All lines from the one with "replace: ROSE-PINK BRUSH" through the last are to be given again exactly as they stand in the data below, and only those.
===== EXERCISE INPUTS =====
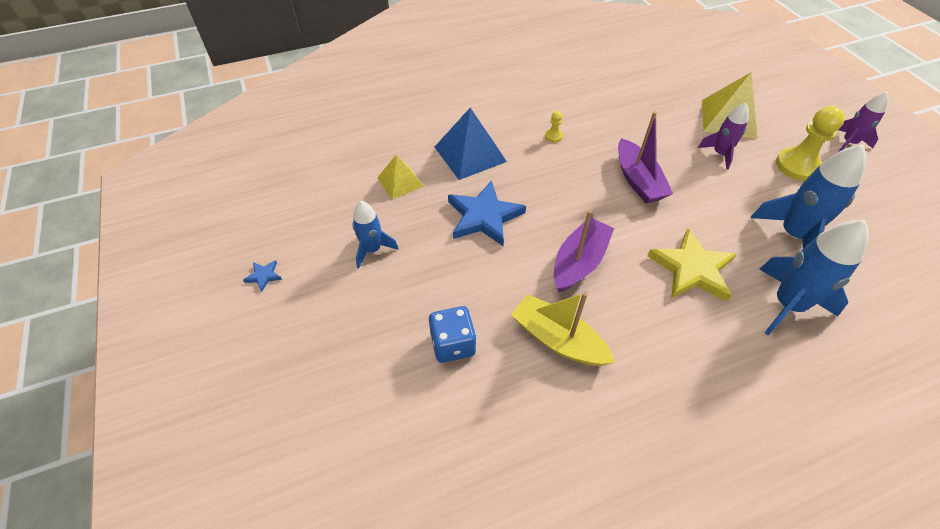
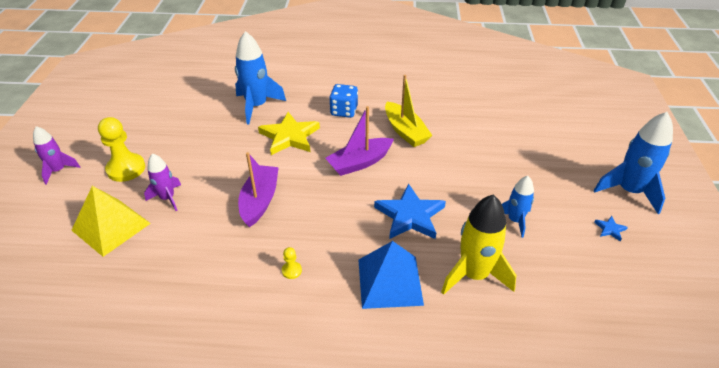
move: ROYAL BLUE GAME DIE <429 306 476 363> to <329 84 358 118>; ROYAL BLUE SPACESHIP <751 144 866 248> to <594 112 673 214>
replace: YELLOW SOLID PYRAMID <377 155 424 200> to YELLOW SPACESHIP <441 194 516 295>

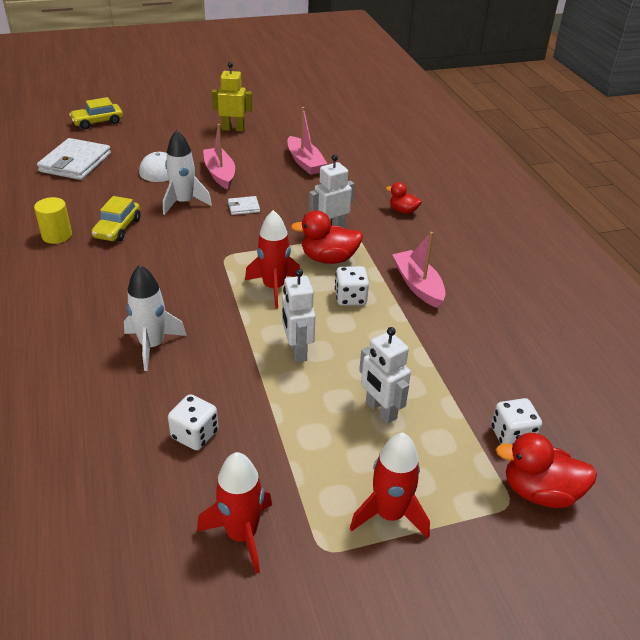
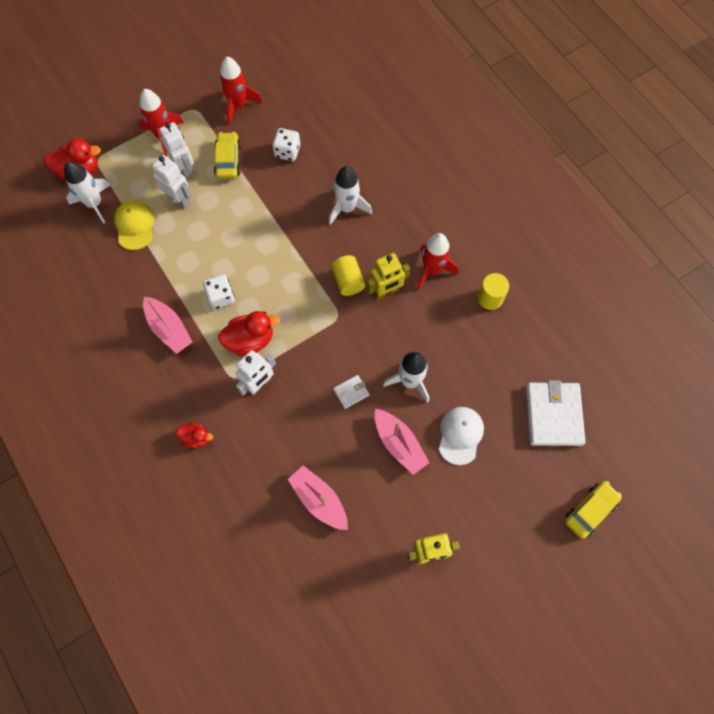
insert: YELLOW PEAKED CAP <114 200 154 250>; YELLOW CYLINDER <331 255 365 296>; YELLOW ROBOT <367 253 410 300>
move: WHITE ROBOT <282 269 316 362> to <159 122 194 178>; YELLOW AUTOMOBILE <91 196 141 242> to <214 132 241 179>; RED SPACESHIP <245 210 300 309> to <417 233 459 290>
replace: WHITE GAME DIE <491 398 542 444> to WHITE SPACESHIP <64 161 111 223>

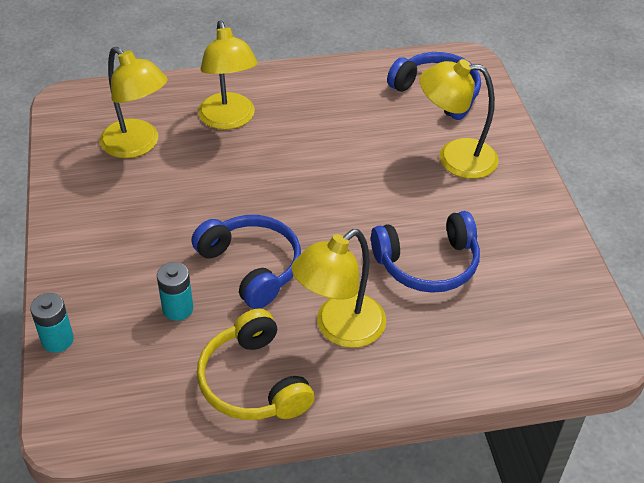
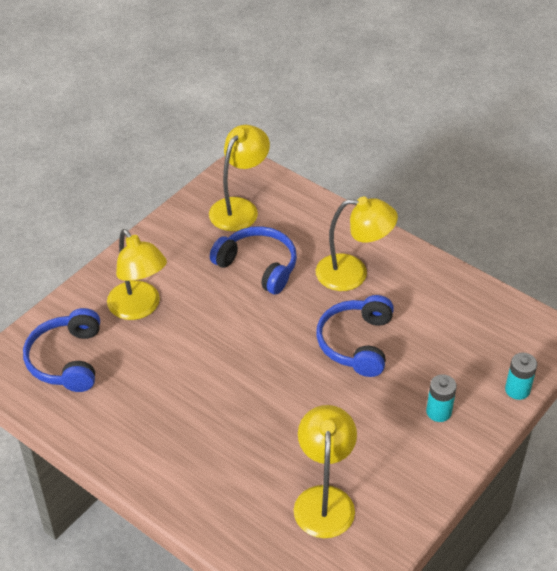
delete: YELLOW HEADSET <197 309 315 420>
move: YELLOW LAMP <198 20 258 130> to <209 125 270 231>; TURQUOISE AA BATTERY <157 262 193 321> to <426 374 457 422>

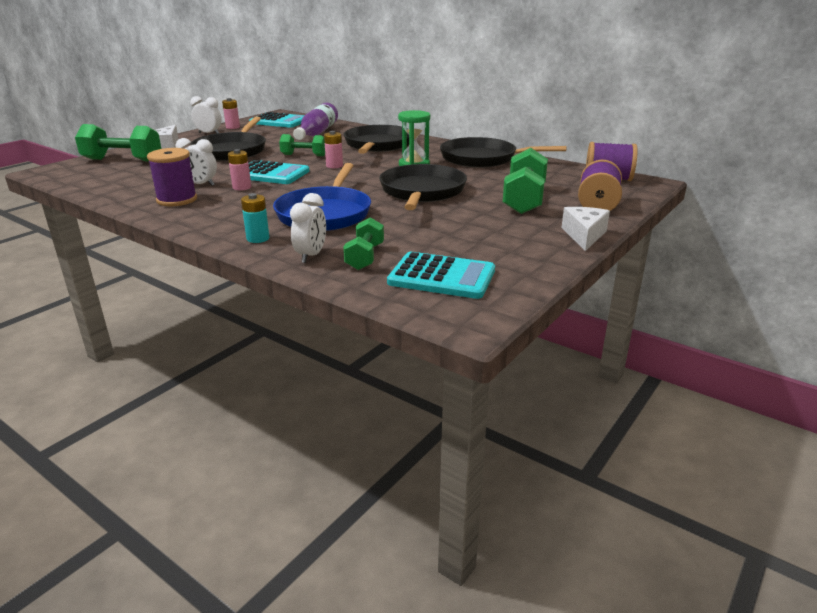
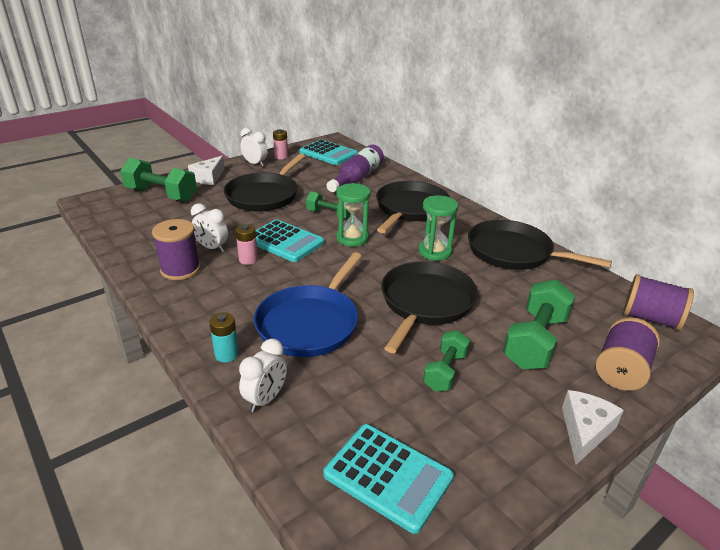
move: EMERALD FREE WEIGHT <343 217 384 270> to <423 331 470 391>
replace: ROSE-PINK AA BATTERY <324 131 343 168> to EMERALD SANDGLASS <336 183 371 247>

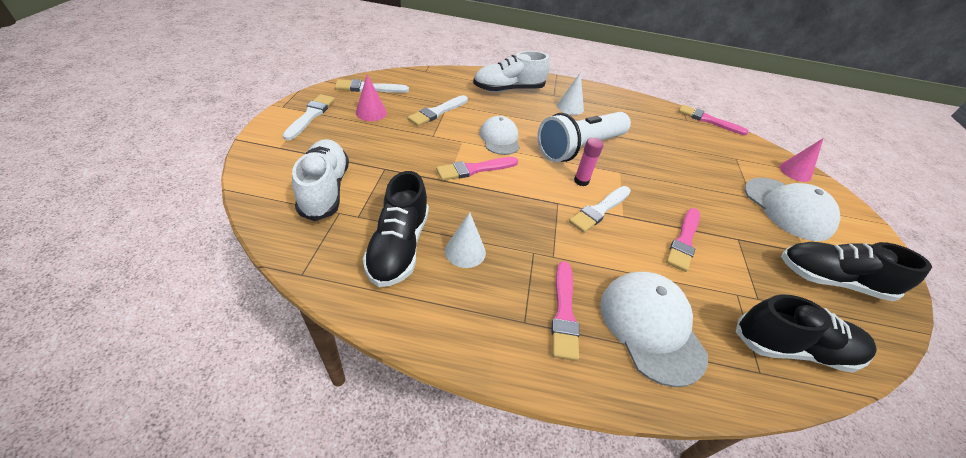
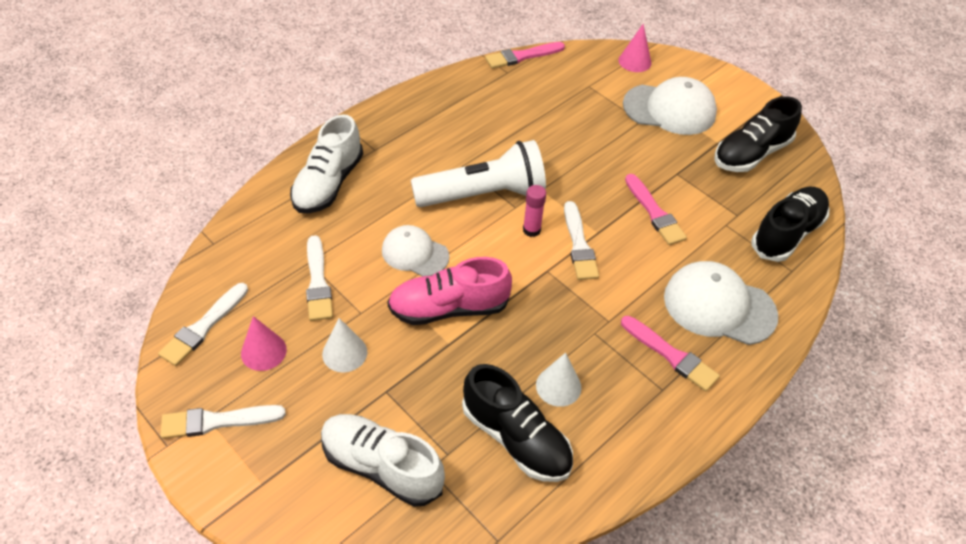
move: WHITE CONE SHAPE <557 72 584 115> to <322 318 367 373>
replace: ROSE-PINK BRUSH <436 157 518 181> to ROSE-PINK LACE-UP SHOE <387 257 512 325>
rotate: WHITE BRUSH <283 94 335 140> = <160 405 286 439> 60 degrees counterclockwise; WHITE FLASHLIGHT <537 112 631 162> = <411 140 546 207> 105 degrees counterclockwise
=====
ANSWER SPACE:
replace: ROSE-PINK BRUSH <436 157 518 181> to ROSE-PINK LACE-UP SHOE <387 257 512 325>
rotate: WHITE BRUSH <283 94 335 140> = <160 405 286 439> 60 degrees counterclockwise; WHITE FLASHLIGHT <537 112 631 162> = <411 140 546 207> 105 degrees counterclockwise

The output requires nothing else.